### WORK TO COMPLETE
Reproduce the lines from the first one through the line that contains "patrolled (891, 645)", replacing "center point" with "midpoint" and keeping everything else unchanged.
┌─ MATERIAL PROVIDED
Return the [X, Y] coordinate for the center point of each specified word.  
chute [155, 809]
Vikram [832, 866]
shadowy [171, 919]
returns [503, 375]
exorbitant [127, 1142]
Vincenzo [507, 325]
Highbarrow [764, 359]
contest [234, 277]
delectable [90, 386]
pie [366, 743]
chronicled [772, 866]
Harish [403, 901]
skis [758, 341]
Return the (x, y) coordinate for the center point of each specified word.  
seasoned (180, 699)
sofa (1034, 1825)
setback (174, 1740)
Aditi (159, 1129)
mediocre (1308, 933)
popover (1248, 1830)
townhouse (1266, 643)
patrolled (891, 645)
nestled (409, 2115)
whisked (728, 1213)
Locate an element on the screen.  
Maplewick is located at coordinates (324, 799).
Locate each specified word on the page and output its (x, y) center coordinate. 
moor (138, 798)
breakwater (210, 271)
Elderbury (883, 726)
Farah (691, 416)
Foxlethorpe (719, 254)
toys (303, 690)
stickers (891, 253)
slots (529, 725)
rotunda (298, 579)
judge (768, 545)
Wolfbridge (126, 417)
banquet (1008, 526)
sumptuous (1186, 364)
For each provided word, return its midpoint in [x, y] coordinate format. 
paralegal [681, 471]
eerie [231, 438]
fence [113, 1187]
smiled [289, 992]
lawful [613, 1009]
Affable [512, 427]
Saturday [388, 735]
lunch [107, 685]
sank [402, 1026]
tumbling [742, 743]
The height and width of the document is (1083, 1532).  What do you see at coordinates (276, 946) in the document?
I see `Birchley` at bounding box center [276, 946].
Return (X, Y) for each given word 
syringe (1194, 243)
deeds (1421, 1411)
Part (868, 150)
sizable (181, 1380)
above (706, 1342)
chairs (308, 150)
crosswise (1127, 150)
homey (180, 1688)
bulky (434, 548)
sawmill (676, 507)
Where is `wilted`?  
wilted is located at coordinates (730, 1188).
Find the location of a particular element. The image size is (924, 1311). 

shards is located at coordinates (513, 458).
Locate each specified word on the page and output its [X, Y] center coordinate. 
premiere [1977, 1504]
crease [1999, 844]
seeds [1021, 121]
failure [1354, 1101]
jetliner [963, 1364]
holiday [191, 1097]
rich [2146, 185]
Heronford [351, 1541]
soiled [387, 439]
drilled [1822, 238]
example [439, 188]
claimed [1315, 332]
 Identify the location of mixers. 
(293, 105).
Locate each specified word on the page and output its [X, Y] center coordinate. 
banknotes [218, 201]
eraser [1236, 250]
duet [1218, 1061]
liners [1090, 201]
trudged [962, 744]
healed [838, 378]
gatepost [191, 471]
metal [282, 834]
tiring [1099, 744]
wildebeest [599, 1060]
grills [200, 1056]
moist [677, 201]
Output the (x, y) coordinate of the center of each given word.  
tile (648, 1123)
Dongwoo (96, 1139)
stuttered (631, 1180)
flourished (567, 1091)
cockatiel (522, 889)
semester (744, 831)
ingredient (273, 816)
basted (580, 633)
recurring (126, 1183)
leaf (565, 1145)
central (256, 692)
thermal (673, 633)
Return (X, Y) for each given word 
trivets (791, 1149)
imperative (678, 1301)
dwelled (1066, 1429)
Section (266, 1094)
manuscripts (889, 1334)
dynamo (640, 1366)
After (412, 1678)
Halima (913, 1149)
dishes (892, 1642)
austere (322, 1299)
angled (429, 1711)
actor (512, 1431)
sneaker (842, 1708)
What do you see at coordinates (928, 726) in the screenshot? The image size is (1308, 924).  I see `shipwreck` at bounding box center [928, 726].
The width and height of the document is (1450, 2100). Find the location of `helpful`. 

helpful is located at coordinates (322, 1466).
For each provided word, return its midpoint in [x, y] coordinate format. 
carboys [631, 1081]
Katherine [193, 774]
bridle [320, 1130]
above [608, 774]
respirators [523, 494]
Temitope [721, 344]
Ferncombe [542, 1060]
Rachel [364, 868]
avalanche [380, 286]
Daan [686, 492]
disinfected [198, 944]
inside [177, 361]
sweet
└─
### ANSWER FOR THIS EXERCISE
Return the [X, Y] coordinate for the midpoint of each specified word.  
chute [155, 809]
Vikram [832, 866]
shadowy [171, 919]
returns [503, 375]
exorbitant [127, 1142]
Vincenzo [507, 325]
Highbarrow [764, 359]
contest [234, 277]
delectable [90, 386]
pie [366, 743]
chronicled [772, 866]
Harish [403, 901]
skis [758, 341]
Return the (x, y) coordinate for the midpoint of each specified word.  
seasoned (180, 699)
sofa (1034, 1825)
setback (174, 1740)
Aditi (159, 1129)
mediocre (1308, 933)
popover (1248, 1830)
townhouse (1266, 643)
patrolled (891, 645)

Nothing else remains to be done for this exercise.